=== Prompt ===
Set down again exactly the lines of the listing below that fall between the line holding "shifted | book" and the line holding "swapped | cake", inclusive.

=== Extracted data ===
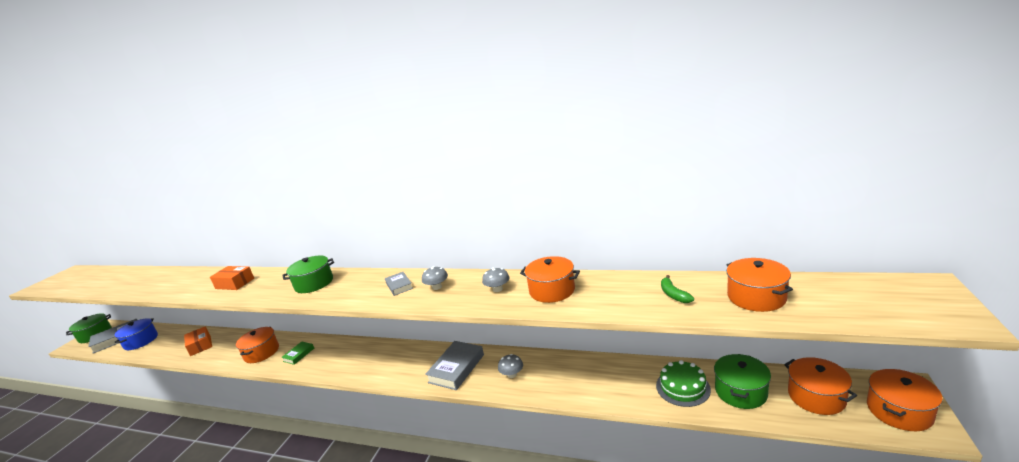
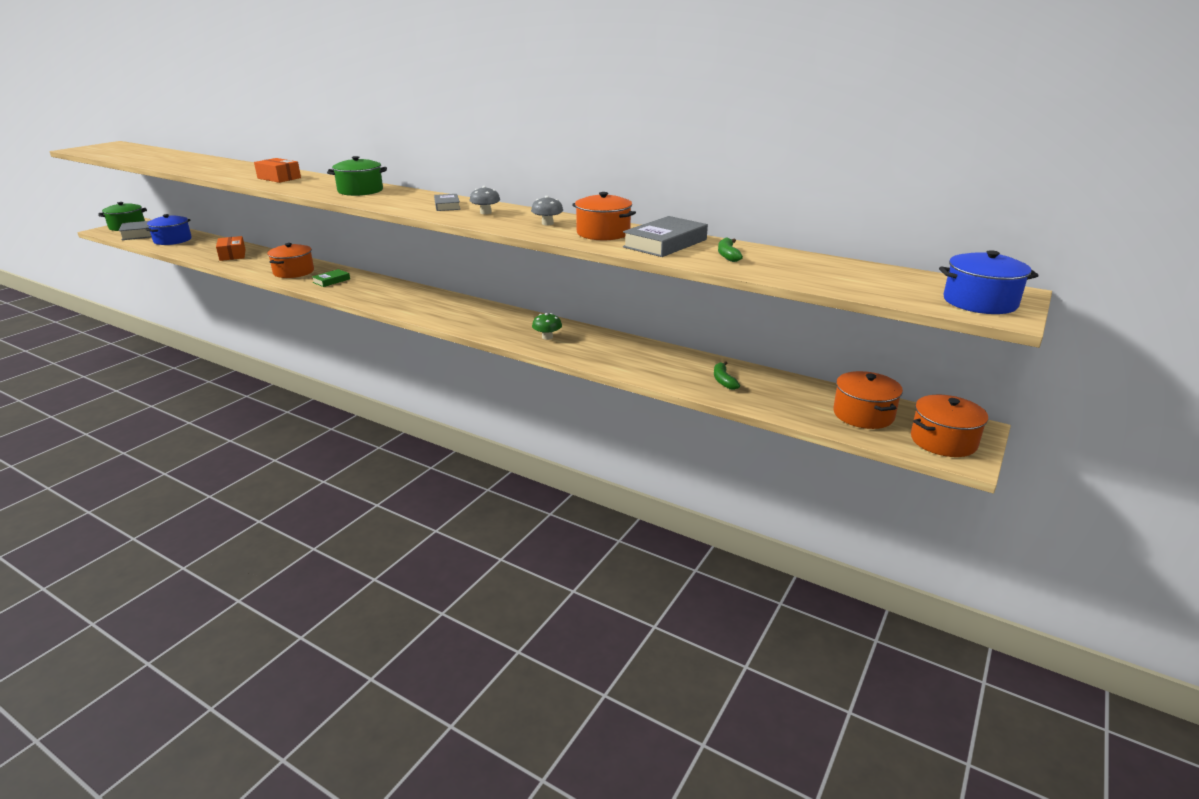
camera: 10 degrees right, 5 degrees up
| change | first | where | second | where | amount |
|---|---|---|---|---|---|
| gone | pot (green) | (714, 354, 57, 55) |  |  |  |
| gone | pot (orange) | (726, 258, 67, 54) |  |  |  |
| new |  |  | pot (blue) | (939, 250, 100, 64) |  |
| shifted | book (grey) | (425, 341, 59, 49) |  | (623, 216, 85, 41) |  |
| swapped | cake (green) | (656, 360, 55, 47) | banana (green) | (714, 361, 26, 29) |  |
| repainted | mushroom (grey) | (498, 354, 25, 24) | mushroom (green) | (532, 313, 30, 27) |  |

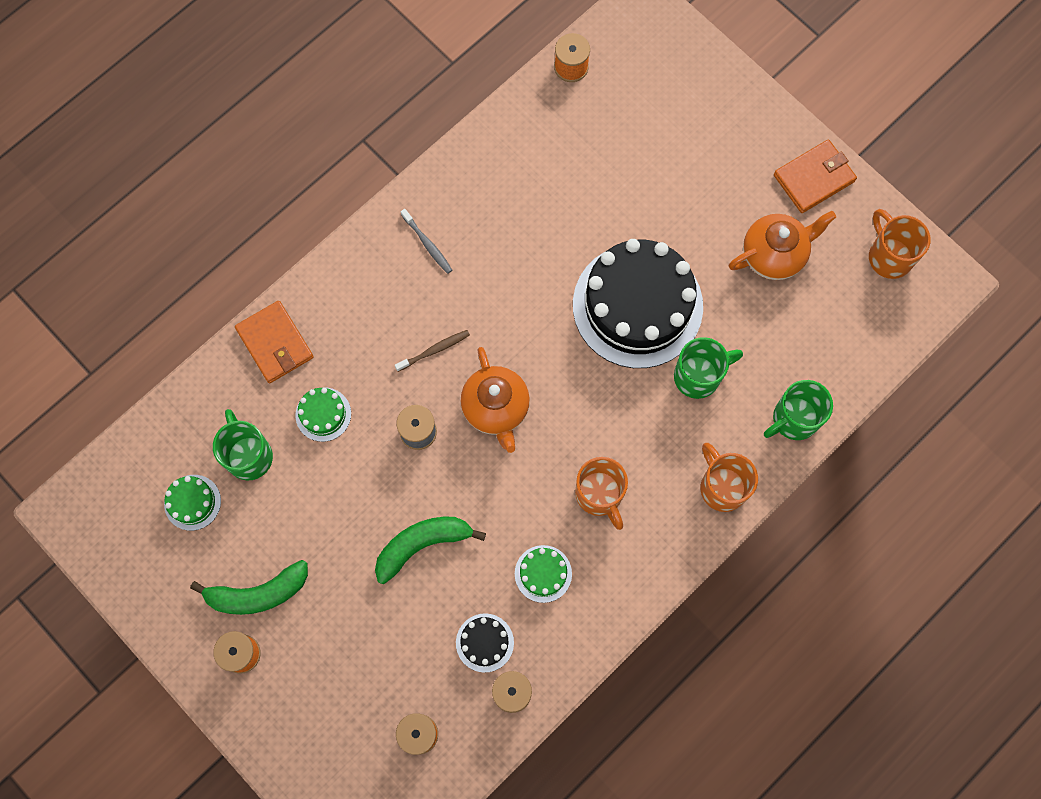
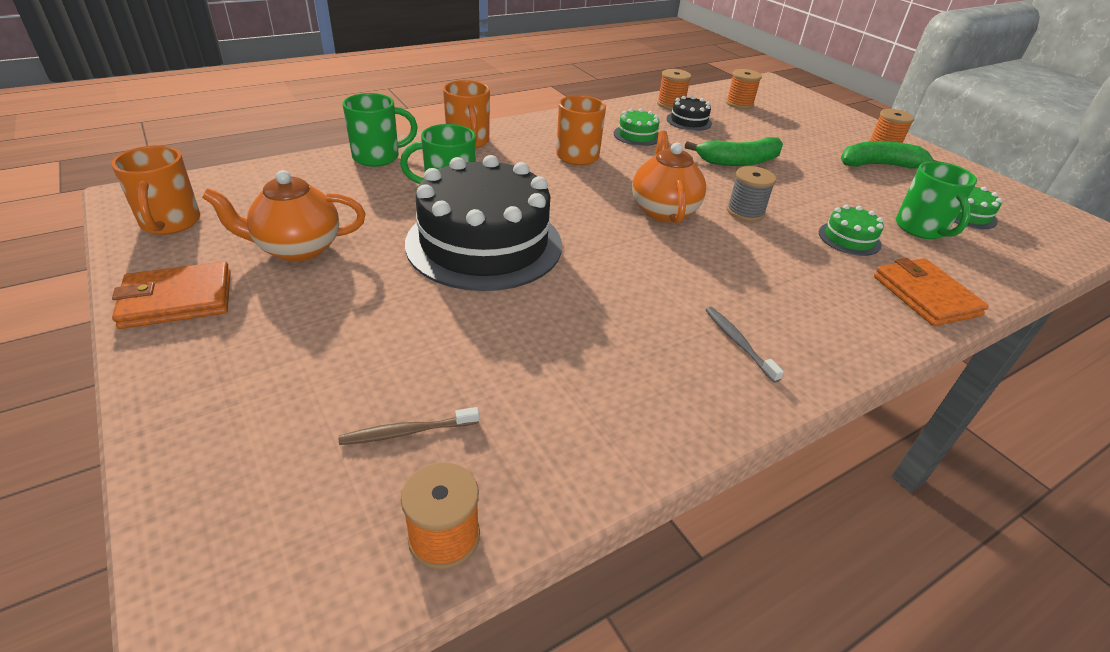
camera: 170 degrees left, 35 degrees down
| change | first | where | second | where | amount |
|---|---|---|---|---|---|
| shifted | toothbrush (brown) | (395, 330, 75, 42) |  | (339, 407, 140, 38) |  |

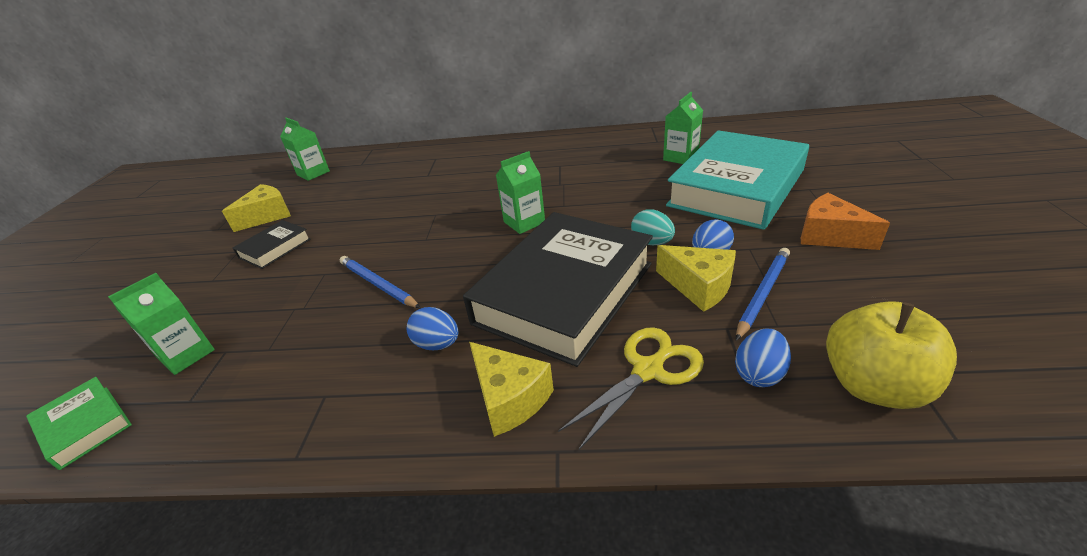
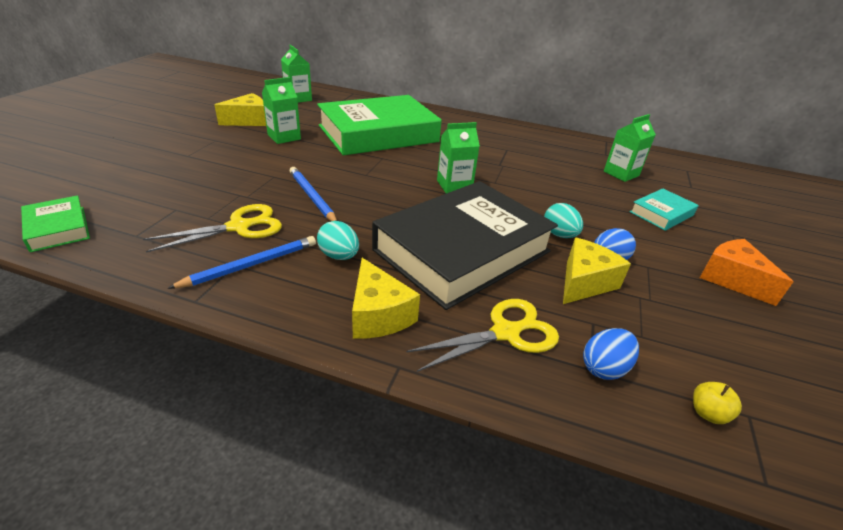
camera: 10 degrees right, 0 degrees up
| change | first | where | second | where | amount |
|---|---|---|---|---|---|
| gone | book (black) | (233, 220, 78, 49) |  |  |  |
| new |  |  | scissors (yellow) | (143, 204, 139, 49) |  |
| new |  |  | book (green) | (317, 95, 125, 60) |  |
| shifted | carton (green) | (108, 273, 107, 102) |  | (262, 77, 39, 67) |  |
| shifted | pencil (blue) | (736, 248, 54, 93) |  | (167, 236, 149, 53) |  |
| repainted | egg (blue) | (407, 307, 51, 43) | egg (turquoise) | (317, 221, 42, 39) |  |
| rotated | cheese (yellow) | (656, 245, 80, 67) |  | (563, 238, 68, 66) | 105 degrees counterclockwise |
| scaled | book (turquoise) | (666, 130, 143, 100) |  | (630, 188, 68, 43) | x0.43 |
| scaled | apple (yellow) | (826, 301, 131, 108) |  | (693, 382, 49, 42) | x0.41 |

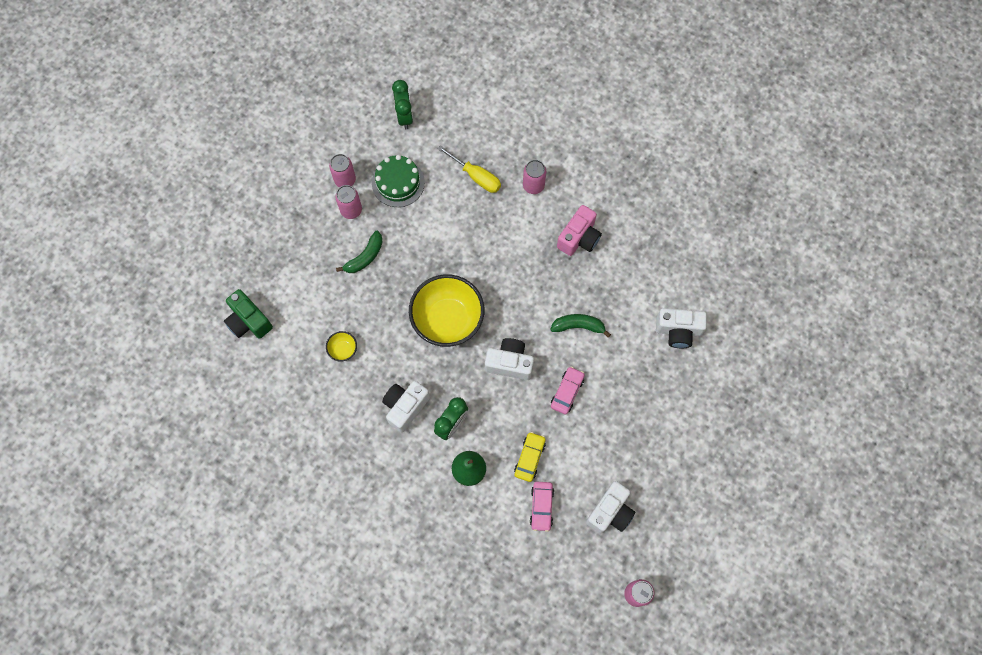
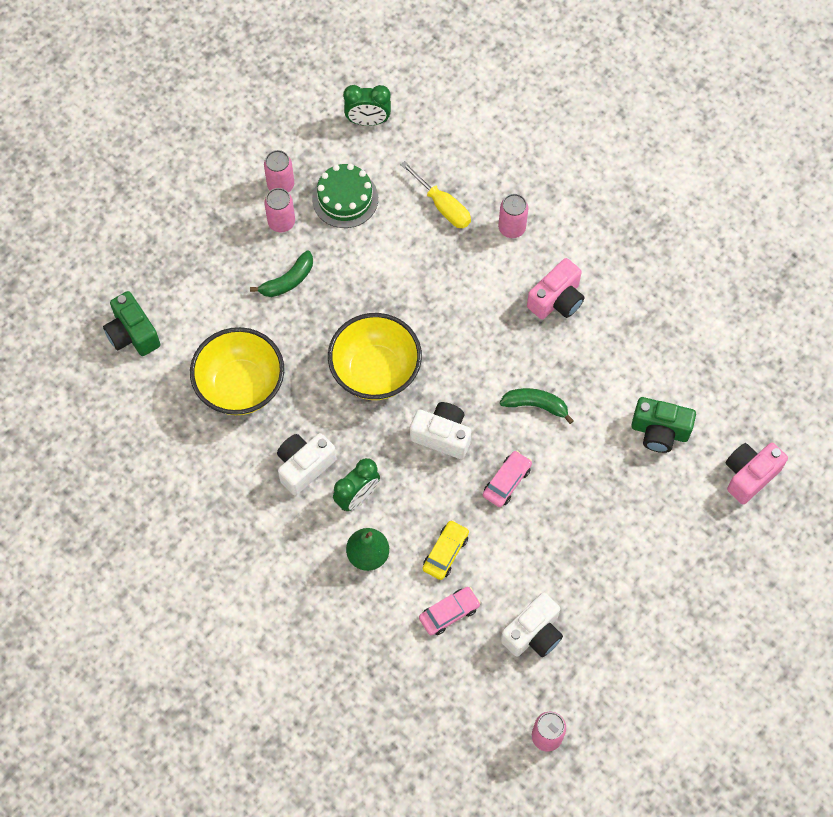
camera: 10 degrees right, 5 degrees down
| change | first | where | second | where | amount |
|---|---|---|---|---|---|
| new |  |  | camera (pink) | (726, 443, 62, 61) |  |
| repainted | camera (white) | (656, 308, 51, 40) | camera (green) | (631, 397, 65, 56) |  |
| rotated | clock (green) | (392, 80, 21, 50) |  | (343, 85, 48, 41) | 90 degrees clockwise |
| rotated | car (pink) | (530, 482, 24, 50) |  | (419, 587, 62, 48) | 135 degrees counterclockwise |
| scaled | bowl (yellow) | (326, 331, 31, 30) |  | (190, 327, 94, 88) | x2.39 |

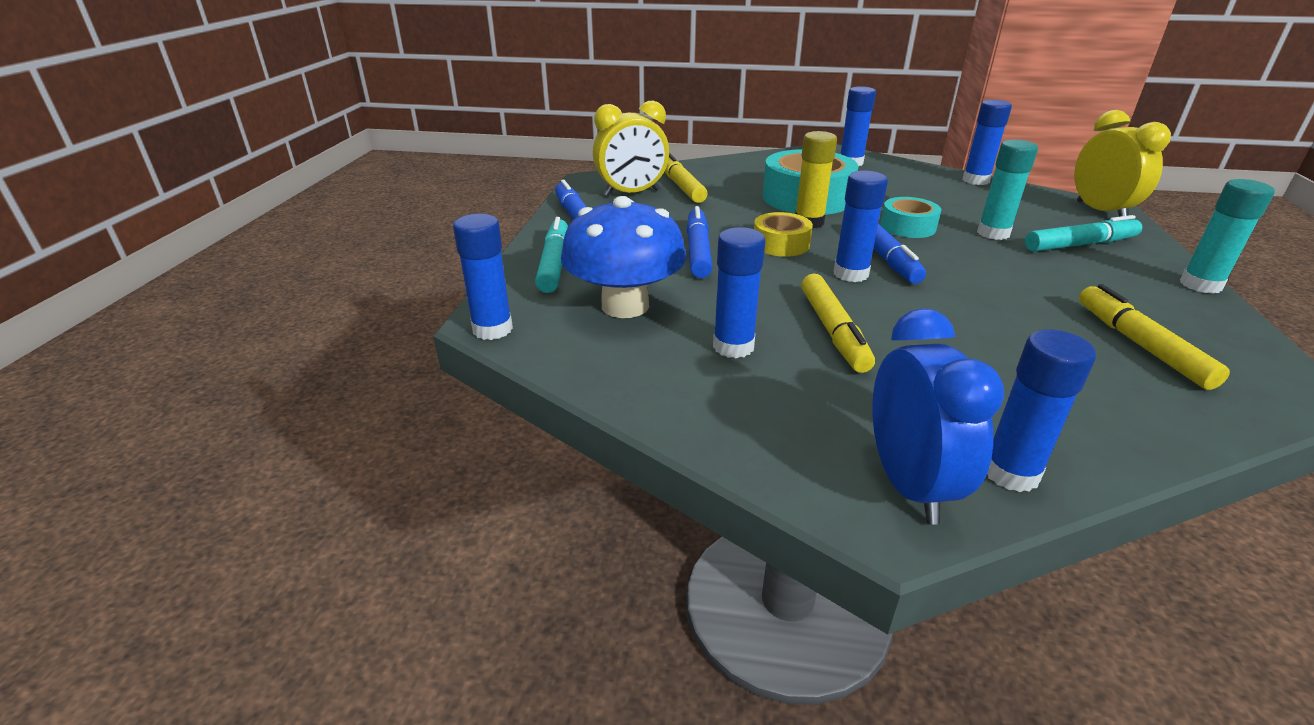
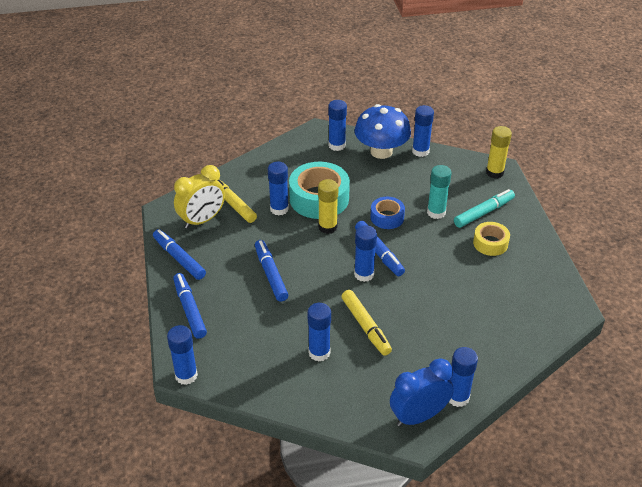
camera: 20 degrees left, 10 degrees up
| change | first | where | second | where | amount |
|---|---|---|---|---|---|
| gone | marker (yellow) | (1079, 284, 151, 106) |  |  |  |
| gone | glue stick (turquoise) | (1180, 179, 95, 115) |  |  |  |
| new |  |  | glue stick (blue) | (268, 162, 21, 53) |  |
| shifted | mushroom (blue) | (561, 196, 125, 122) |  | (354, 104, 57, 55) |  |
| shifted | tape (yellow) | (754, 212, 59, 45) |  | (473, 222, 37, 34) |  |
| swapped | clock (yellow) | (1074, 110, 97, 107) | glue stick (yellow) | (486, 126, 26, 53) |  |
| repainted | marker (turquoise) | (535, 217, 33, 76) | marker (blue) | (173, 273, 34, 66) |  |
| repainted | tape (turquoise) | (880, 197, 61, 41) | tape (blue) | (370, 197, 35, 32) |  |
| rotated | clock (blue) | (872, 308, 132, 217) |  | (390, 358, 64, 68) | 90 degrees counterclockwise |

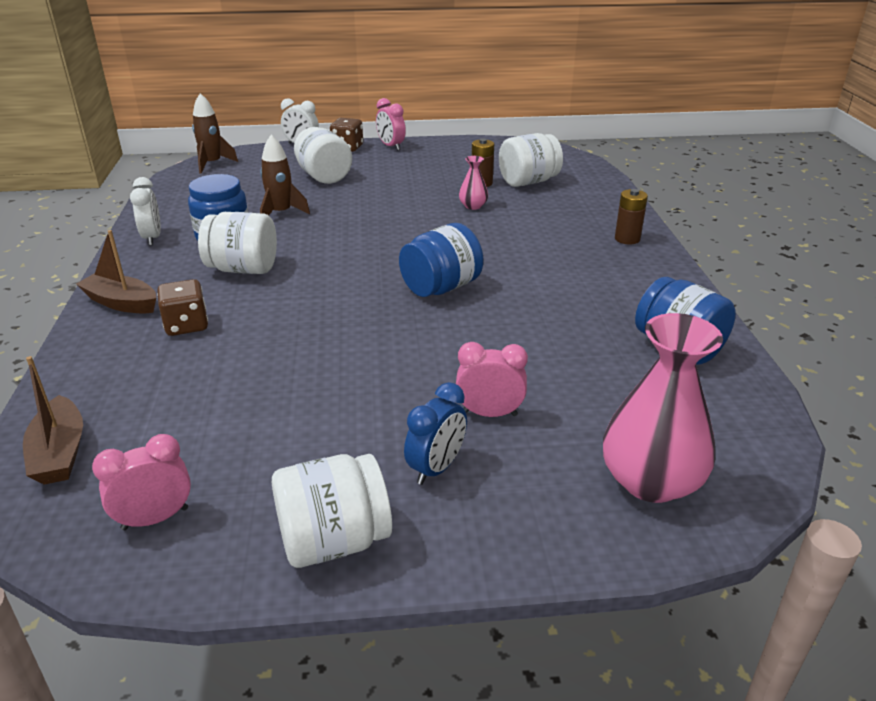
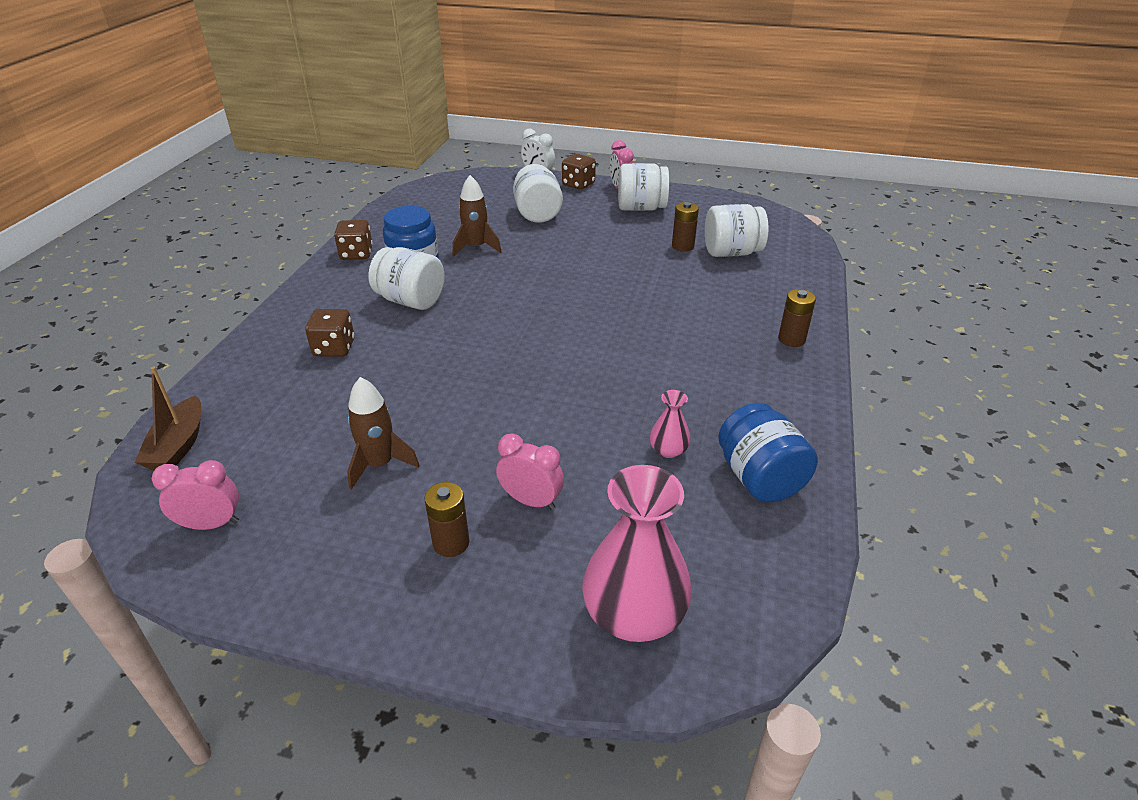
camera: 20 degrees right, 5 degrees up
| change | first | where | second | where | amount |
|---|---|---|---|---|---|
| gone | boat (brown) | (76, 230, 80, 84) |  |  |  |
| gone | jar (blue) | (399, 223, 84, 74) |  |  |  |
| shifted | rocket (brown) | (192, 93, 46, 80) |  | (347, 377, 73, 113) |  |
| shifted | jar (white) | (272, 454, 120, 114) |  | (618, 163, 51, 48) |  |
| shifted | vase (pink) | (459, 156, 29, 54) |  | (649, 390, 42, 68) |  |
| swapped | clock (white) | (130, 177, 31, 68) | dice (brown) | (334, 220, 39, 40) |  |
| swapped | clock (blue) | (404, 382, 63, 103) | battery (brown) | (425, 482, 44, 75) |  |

=== Exercise answer ===
| shifted | book (grey) | (425, 341, 59, 49) |  | (623, 216, 85, 41) |  |
| swapped | cake (green) | (656, 360, 55, 47) | banana (green) | (714, 361, 26, 29) |  |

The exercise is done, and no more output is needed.